#### Information given ####

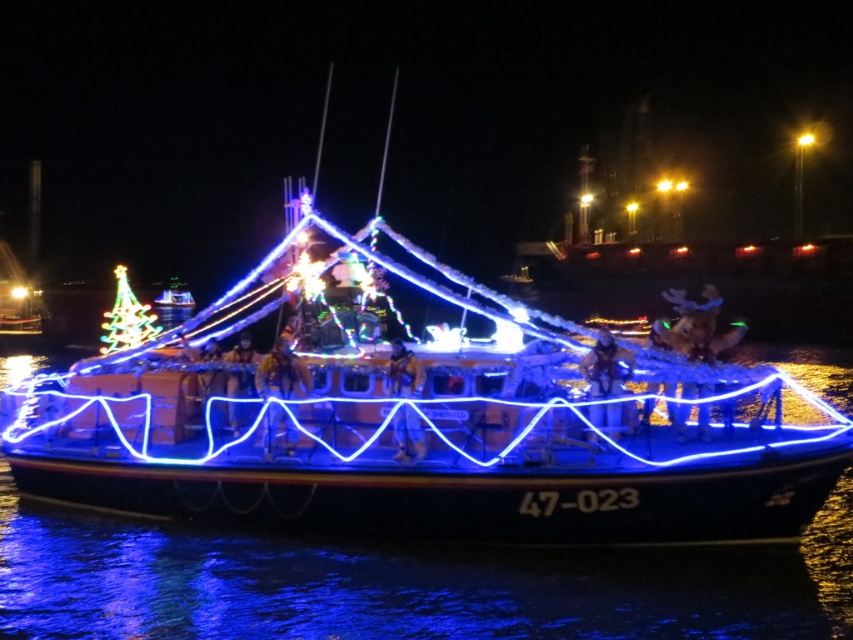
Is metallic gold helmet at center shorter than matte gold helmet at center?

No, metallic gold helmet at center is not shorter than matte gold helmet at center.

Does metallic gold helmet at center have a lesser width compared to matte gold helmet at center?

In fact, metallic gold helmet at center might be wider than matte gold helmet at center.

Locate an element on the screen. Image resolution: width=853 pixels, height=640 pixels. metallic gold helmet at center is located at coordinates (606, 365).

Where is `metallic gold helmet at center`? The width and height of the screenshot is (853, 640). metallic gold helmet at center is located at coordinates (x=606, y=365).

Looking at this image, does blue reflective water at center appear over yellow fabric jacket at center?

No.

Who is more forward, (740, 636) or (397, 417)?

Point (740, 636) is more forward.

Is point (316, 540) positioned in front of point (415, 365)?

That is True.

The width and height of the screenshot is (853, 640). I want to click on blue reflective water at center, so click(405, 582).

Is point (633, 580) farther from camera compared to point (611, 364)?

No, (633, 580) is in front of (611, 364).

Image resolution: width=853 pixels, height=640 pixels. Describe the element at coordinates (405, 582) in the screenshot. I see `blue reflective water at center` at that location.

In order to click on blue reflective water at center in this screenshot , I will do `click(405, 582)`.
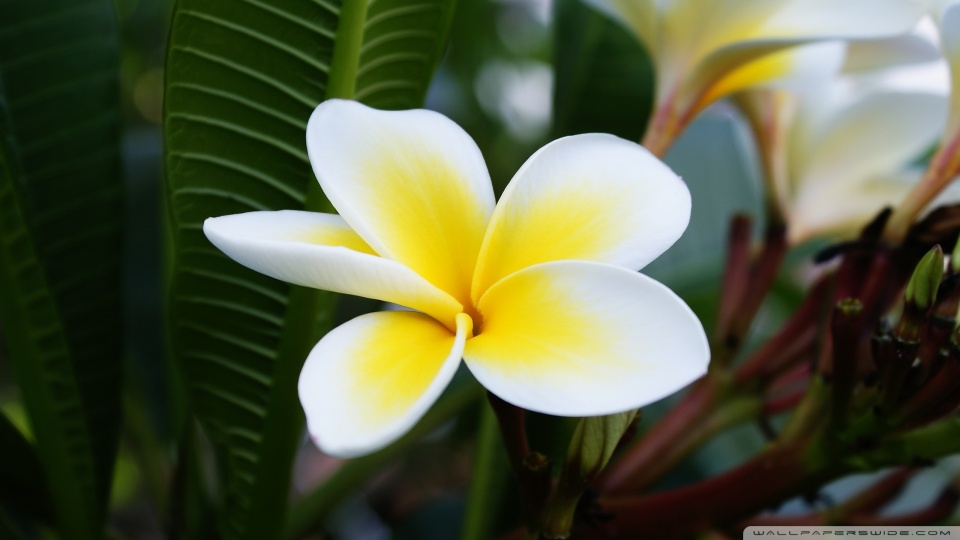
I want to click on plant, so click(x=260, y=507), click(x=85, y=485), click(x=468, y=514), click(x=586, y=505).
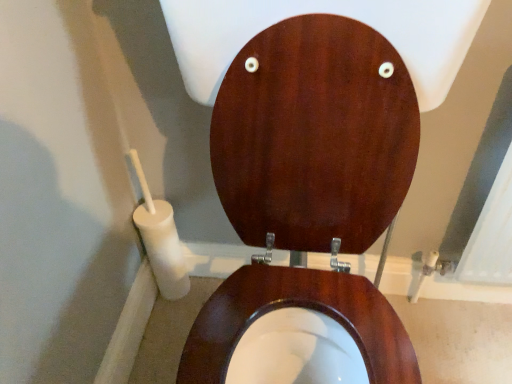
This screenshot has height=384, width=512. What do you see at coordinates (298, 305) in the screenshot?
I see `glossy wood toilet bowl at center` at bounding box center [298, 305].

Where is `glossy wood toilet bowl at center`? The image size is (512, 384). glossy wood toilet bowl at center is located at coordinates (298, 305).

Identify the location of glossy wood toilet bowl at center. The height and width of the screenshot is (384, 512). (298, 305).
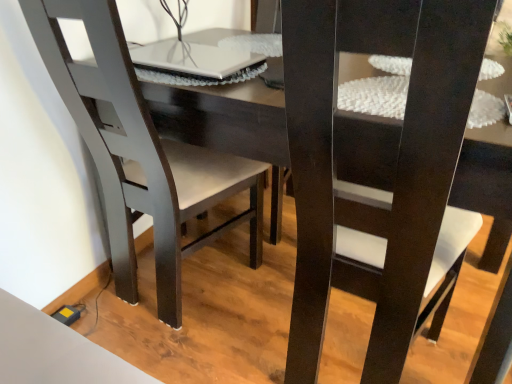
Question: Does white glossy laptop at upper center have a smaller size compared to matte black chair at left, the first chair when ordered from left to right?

####

Written task:
Repeat the lines word for word, starting at the beginning of the lines and ending with the line that contains "Locate an element". Leave the pictures out of your answer.

Full response:
Is metallic gold helmet at center shorter than matte gold helmet at center?

No, metallic gold helmet at center is not shorter than matte gold helmet at center.

Does metallic gold helmet at center have a lesser width compared to matte gold helmet at center?

In fact, metallic gold helmet at center might be wider than matte gold helmet at center.

Locate an element on the screen. Image resolution: width=853 pixels, height=640 pixels. metallic gold helmet at center is located at coordinates (606, 365).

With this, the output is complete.